» The task: Please set down each entry exactly, omitting any picture it holds.
────
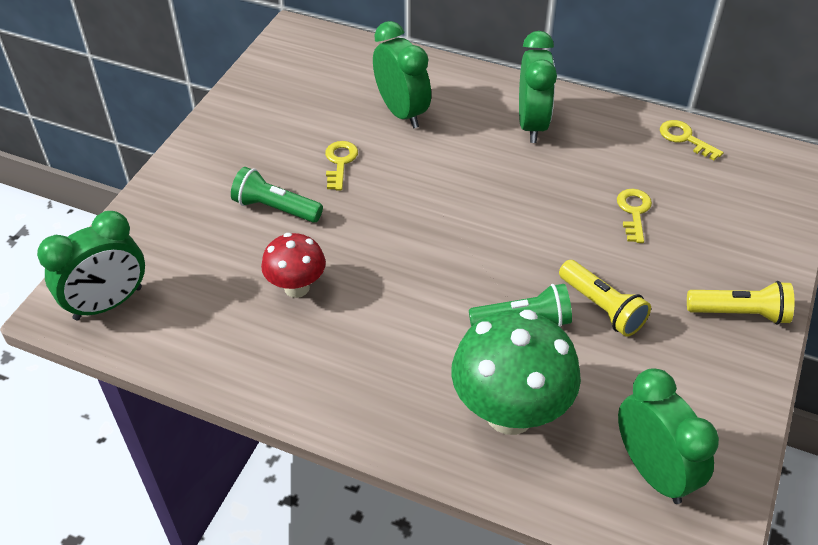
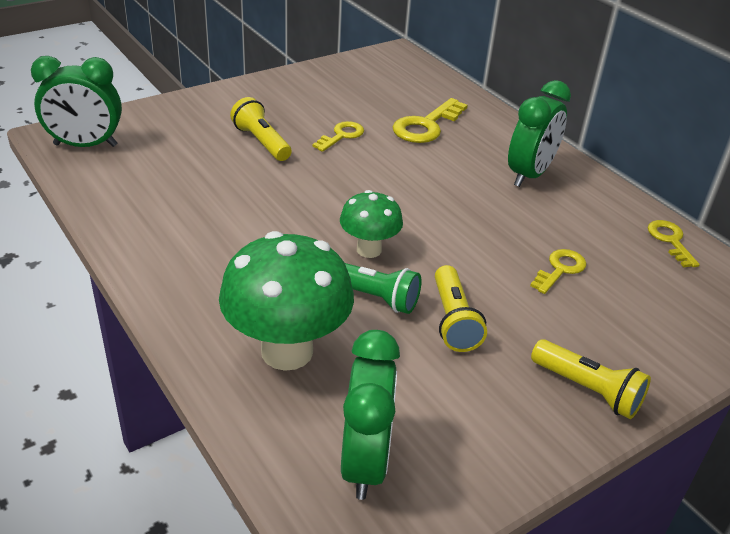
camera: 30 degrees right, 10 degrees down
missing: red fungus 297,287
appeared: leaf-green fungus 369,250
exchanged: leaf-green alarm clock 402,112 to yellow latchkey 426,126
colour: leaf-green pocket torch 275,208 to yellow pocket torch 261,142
────
» Expected output:
camera: 30 degrees right, 10 degrees down
missing: red fungus 297,287
appeared: leaf-green fungus 369,250
exchanged: leaf-green alarm clock 402,112 to yellow latchkey 426,126
colour: leaf-green pocket torch 275,208 to yellow pocket torch 261,142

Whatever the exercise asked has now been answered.